● What you should do
Please copy every line from the records below that contains the string "none".

● Extracted information
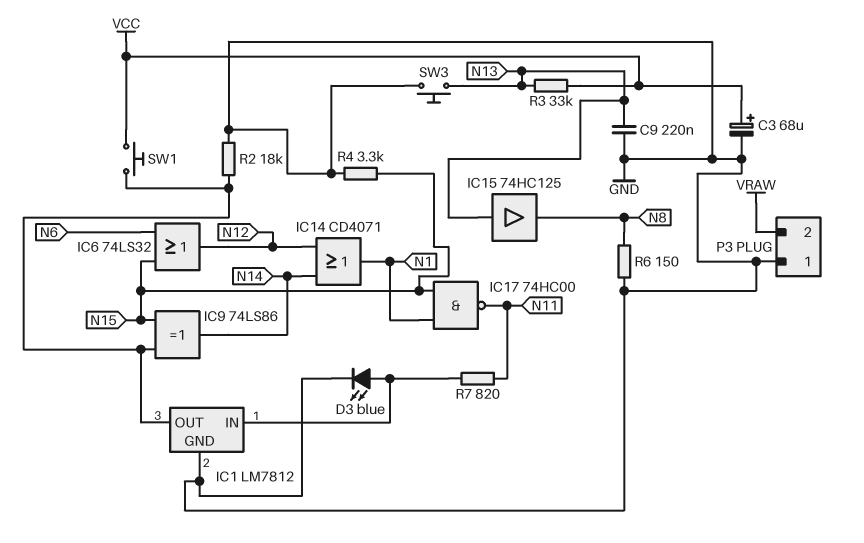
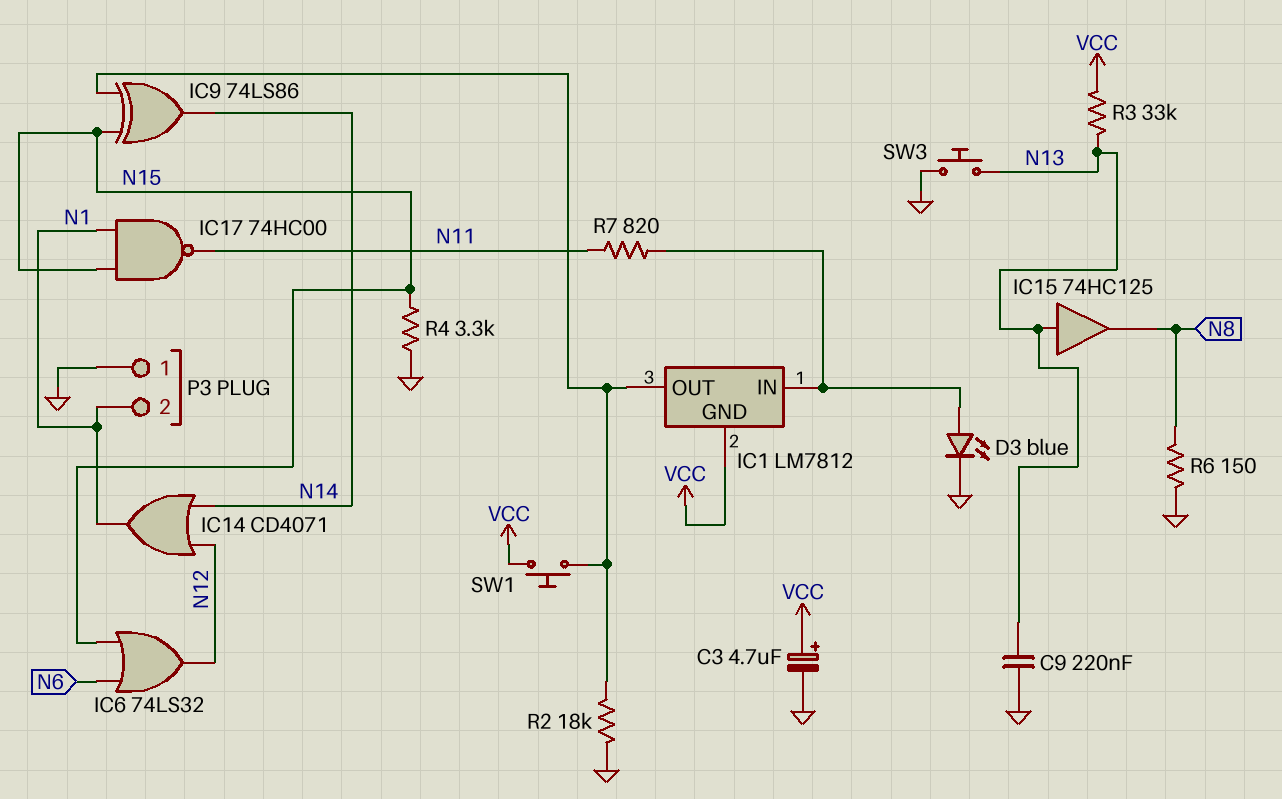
C3: 68uF (plus VCC, minus GND) -> 4.7uF (plus VCC, minus GND)
IC1 pin GND: GND -> VCC
P3 pin 2: VRAW -> N1

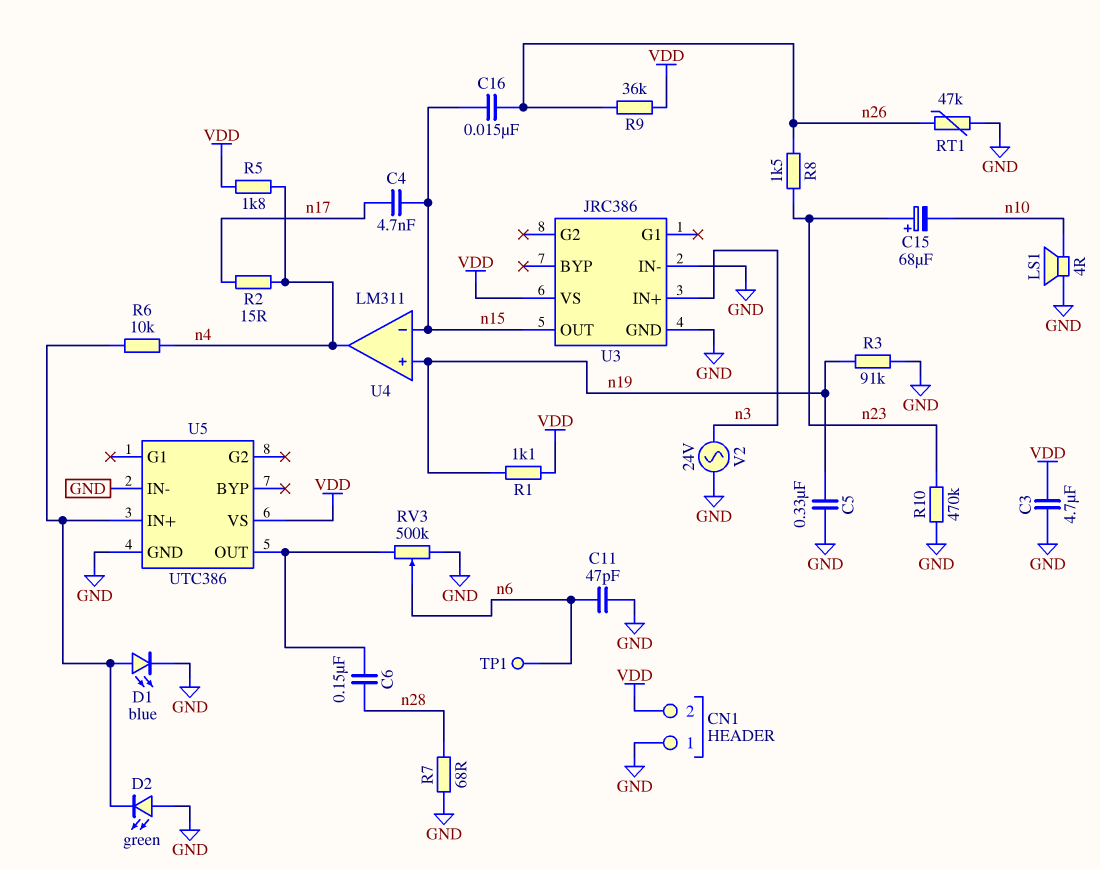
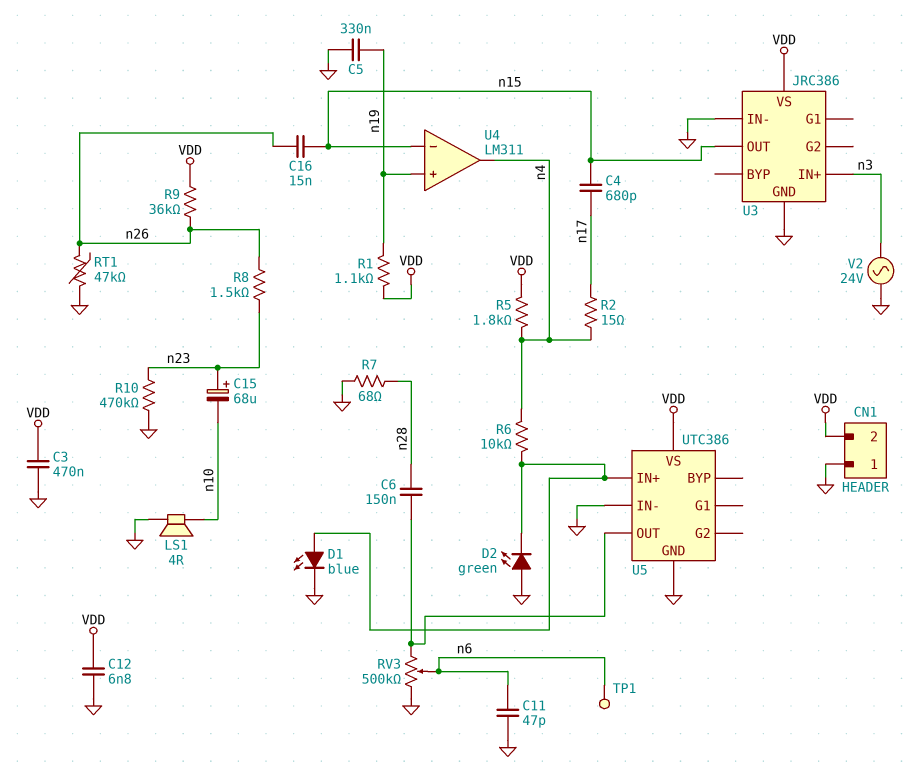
C3: 4.7uF (GND, VDD) -> 470nF (GND, VDD)
C4: 4.7nF (n15, n17) -> 680pF (n15, n17)
C12: none -> 6.8nF (GND, VDD)
R3: 91k (GND, n19) -> none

● Answer to the problem
C12: none -> 6.8nF (GND, VDD)
R3: 91k (GND, n19) -> none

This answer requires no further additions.